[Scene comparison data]
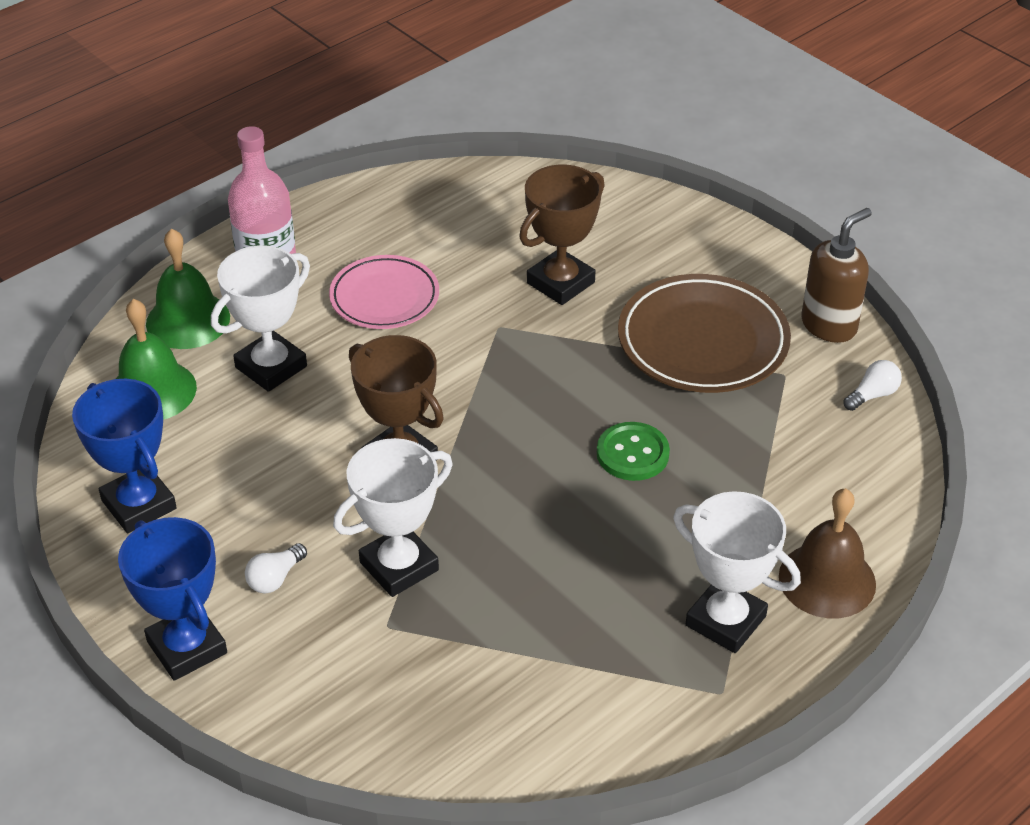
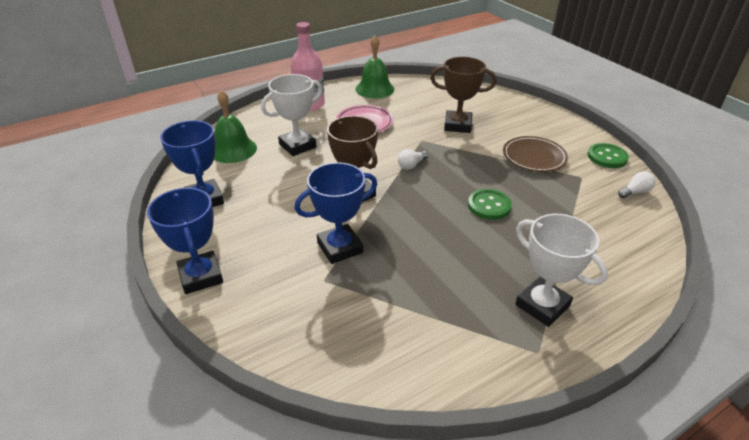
camera: 10 degrees right, 5 degrees down
green bell [146,228,230,349] -> green bell moved to [356,35,394,98]
white light bulb [245,543,307,593] -> white light bulb moved to [398,149,428,170]
white trophy [333,438,453,597] -> blue trophy [294,162,377,264]
brown trophy [519,165,605,305] -> brown trophy turned 45 degrees clockwise [430,57,497,133]
brown plate [618,274,791,393] -> brown plate [503,136,568,172], size x0.66
brown bell [779,488,876,619] -> none
brown soap dispenser [801,208,872,343] -> green button [588,143,629,168]

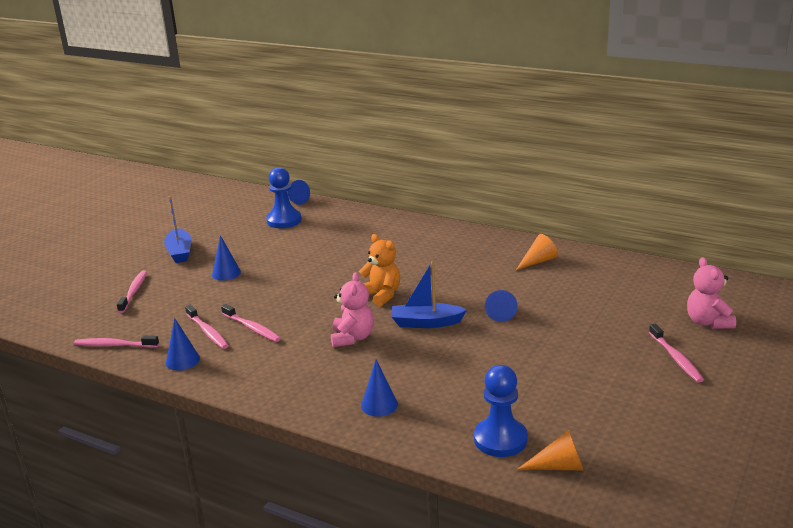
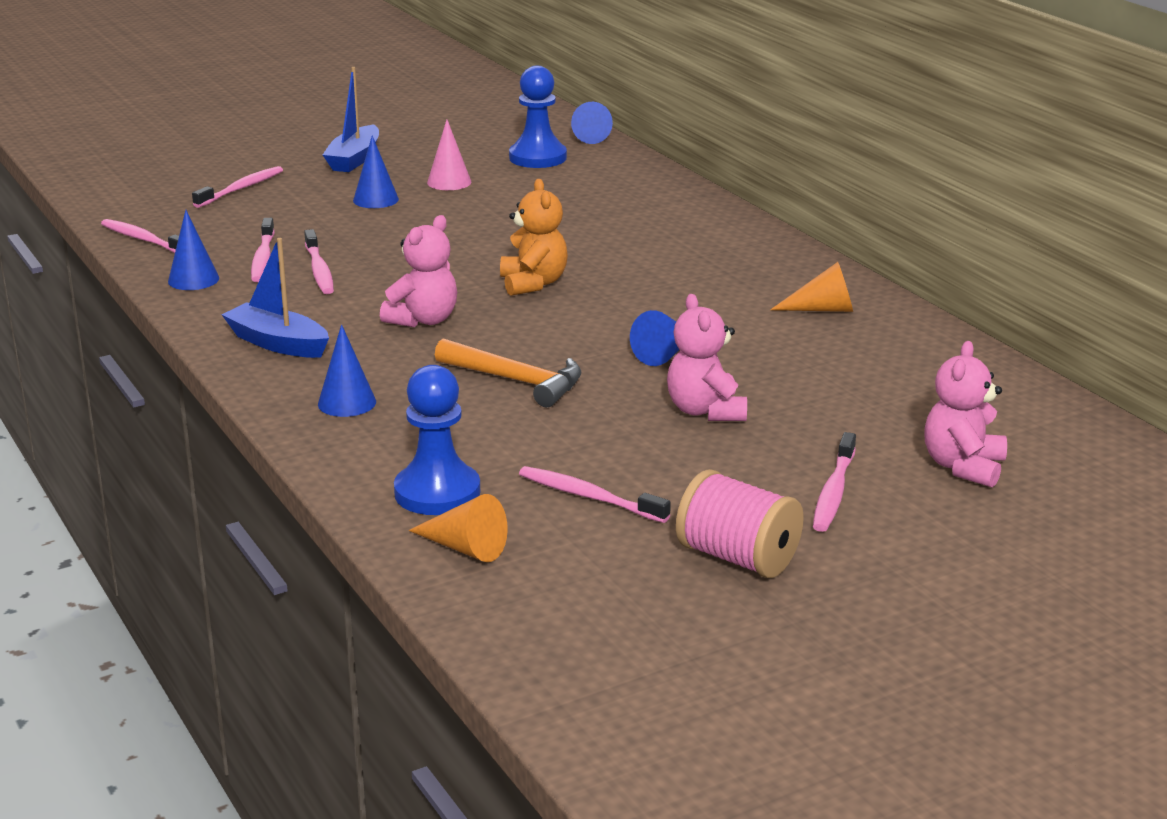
camera: 30 degrees right, 0 degrees up
blue boat [391,261,467,328] -> blue boat moved to [222,238,329,358]
none -> pink cone [427,120,472,190]
none -> orange hammer [435,338,581,407]
none -> pink toothbrush [519,466,671,523]
none -> pink teddy bear [667,294,747,421]
none -> pink spool [676,469,804,578]

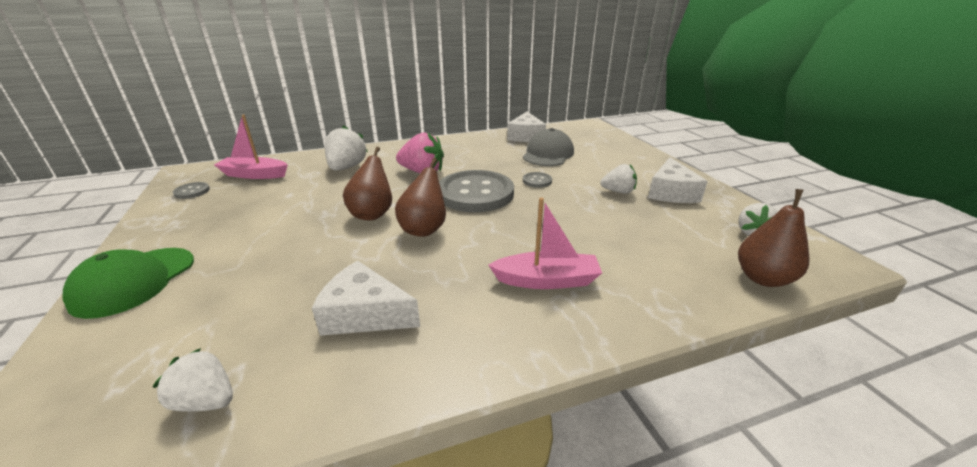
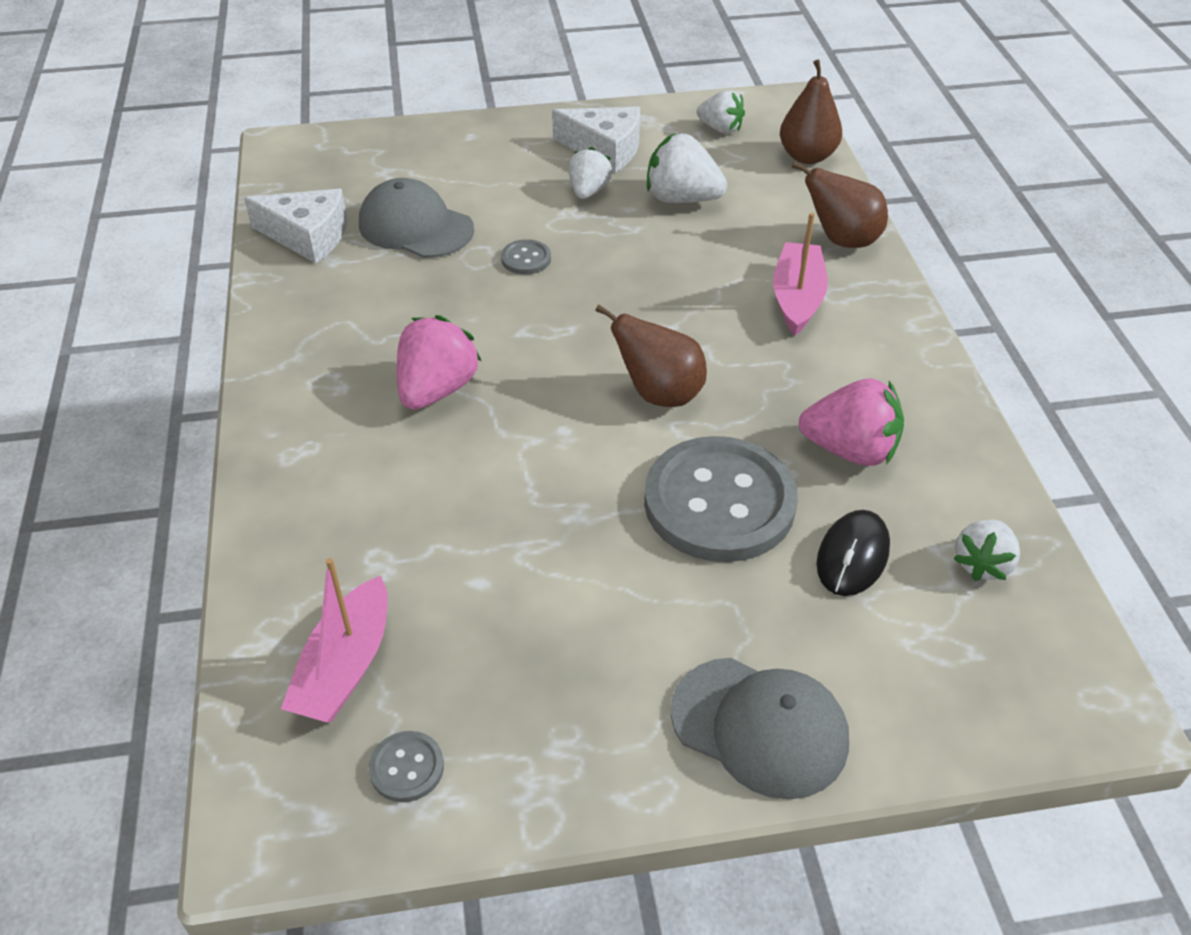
camera: 80 degrees left, 15 degrees up
green cap [62,248,194,319] -> grey cap [671,658,849,800]
white cheese [312,261,420,336] -> pink strawberry [799,379,904,466]
white strawberry [325,125,368,171] -> white strawberry moved to [647,133,727,203]
brown pear [343,147,392,220] -> brown pear moved to [792,161,888,248]
grey button [439,170,514,212] -> grey button moved to [644,436,798,562]
none -> black mouse [816,510,890,596]

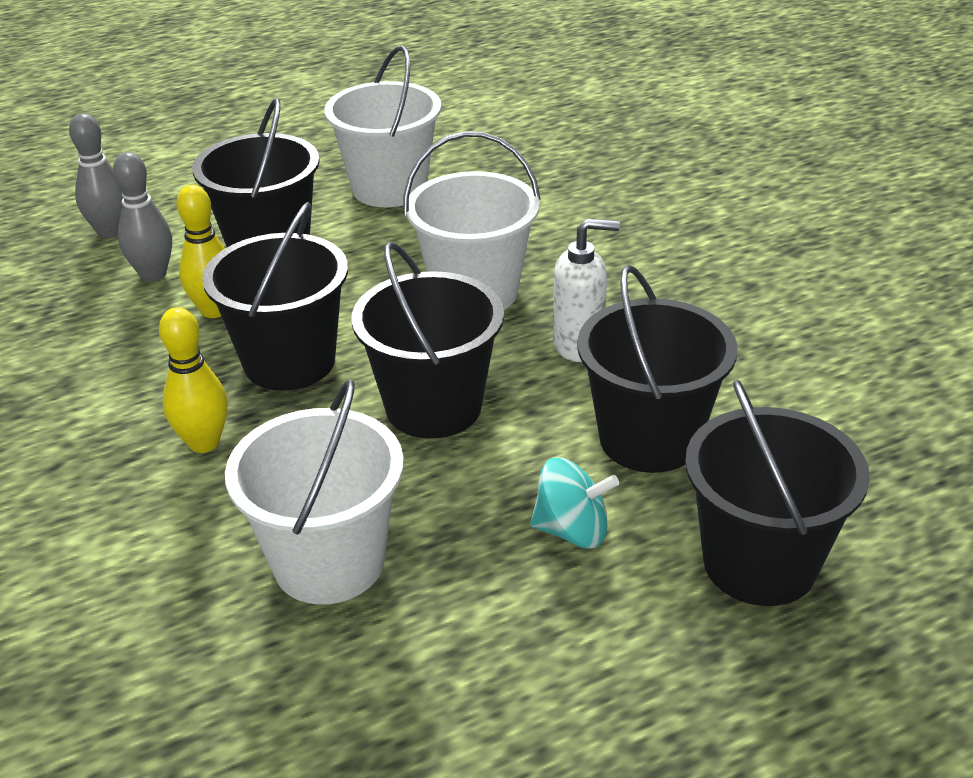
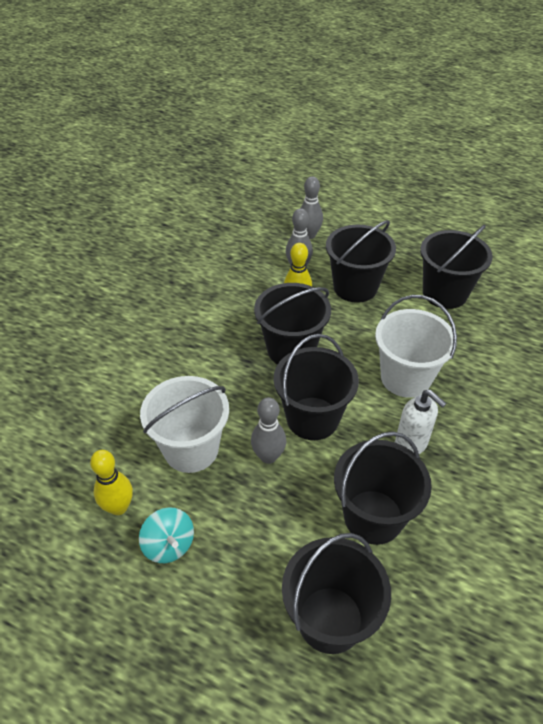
camera: 50 degrees right, 10 degrees up
yellow bowling pin [159,307,228,453] -> yellow bowling pin moved to [90,450,133,515]
white bucket [324,46,442,207] -> black bucket [420,225,493,309]
turquoise spinning top [530,457,619,549] -> turquoise spinning top moved to [139,507,194,563]
none -> grey bowling pin [251,397,286,464]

▶ [ABOUT THIS EXERCISE] All of the records must come back exactly as they stand, minus every picture.

▶ [PROBLEM SOLUTION]
camera: 10 degrees right, 5 degrees down
green bell [146,228,230,349] -> green bell moved to [356,35,394,98]
white light bulb [245,543,307,593] -> white light bulb moved to [398,149,428,170]
white trophy [333,438,453,597] -> blue trophy [294,162,377,264]
brown trophy [519,165,605,305] -> brown trophy turned 45 degrees clockwise [430,57,497,133]
brown plate [618,274,791,393] -> brown plate [503,136,568,172], size x0.66
brown bell [779,488,876,619] -> none
brown soap dispenser [801,208,872,343] -> green button [588,143,629,168]

camera: 30 degrees right, 0 degrees up
blue boat [391,261,467,328] -> blue boat moved to [222,238,329,358]
none -> pink cone [427,120,472,190]
none -> orange hammer [435,338,581,407]
none -> pink toothbrush [519,466,671,523]
none -> pink teddy bear [667,294,747,421]
none -> pink spool [676,469,804,578]

camera: 80 degrees left, 15 degrees up
green cap [62,248,194,319] -> grey cap [671,658,849,800]
white cheese [312,261,420,336] -> pink strawberry [799,379,904,466]
white strawberry [325,125,368,171] -> white strawberry moved to [647,133,727,203]
brown pear [343,147,392,220] -> brown pear moved to [792,161,888,248]
grey button [439,170,514,212] -> grey button moved to [644,436,798,562]
none -> black mouse [816,510,890,596]

camera: 50 degrees right, 10 degrees up
yellow bowling pin [159,307,228,453] -> yellow bowling pin moved to [90,450,133,515]
white bucket [324,46,442,207] -> black bucket [420,225,493,309]
turquoise spinning top [530,457,619,549] -> turquoise spinning top moved to [139,507,194,563]
none -> grey bowling pin [251,397,286,464]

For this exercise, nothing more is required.